▶ Provided entries
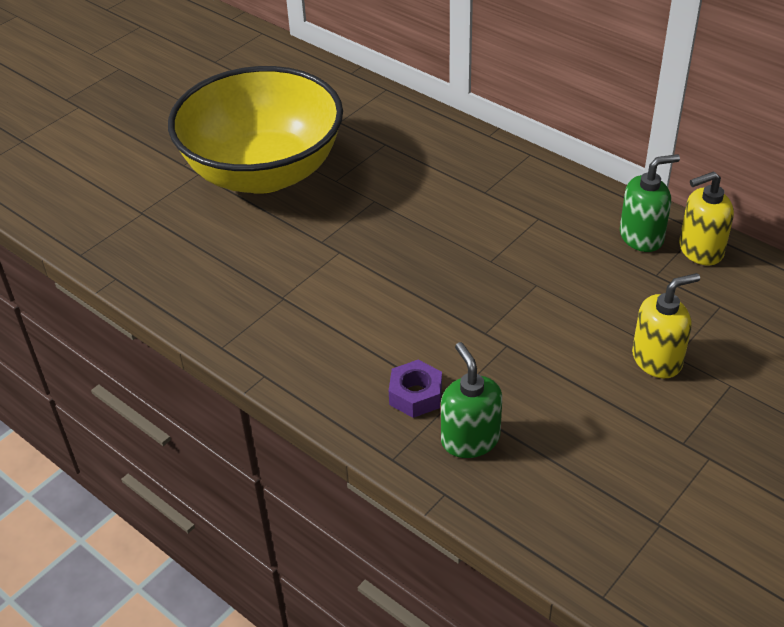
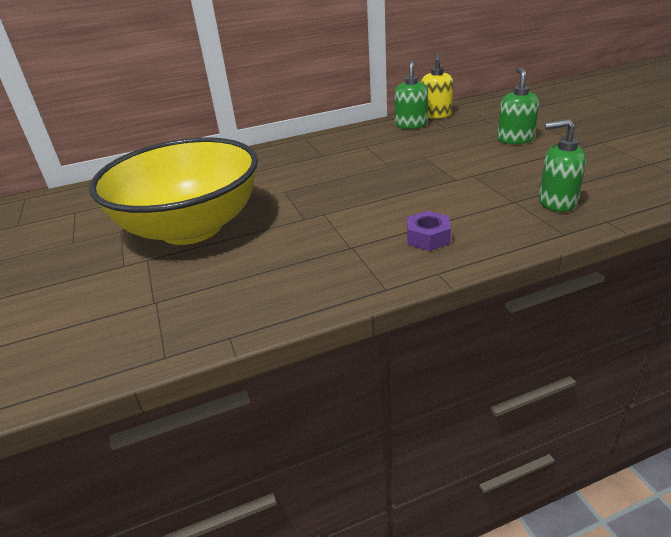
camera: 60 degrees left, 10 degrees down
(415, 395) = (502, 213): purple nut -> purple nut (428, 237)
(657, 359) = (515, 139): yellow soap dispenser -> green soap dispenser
---
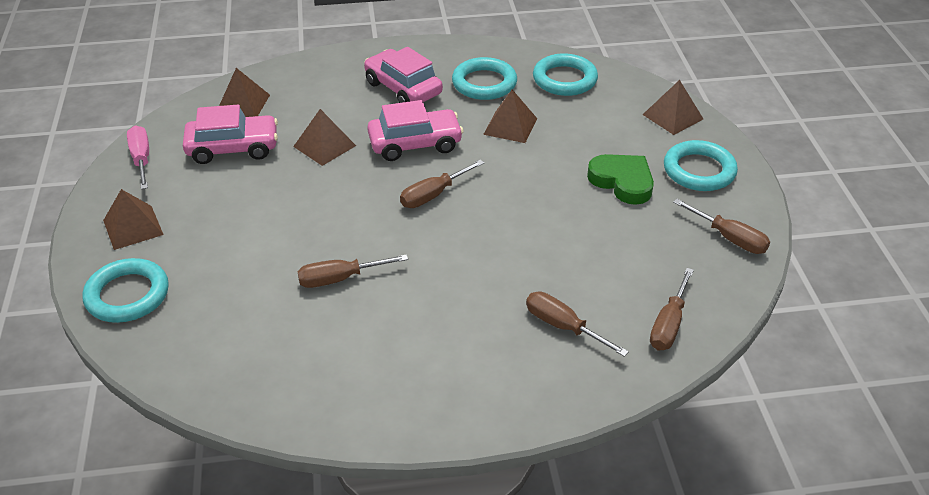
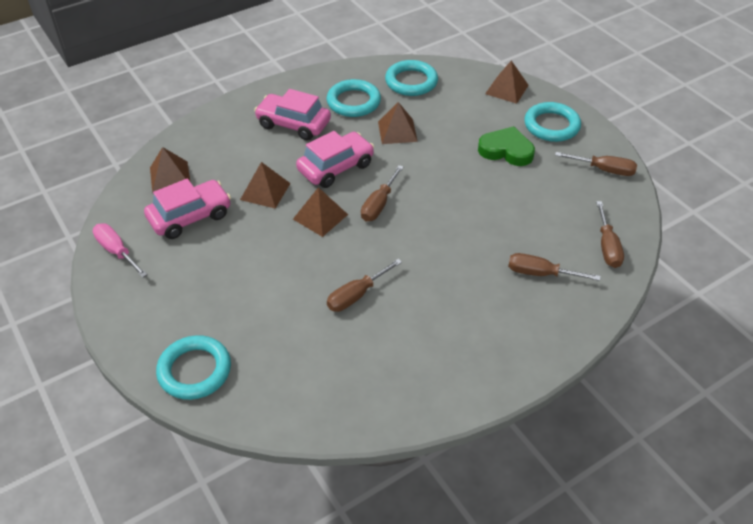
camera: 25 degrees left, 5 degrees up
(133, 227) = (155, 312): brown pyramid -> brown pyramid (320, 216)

▶ Your assignment
Go through the records line by line, and copy each line that holds the string "degrees".

▶ Solution for this task
camera: 60 degrees left, 10 degrees down
camera: 25 degrees left, 5 degrees up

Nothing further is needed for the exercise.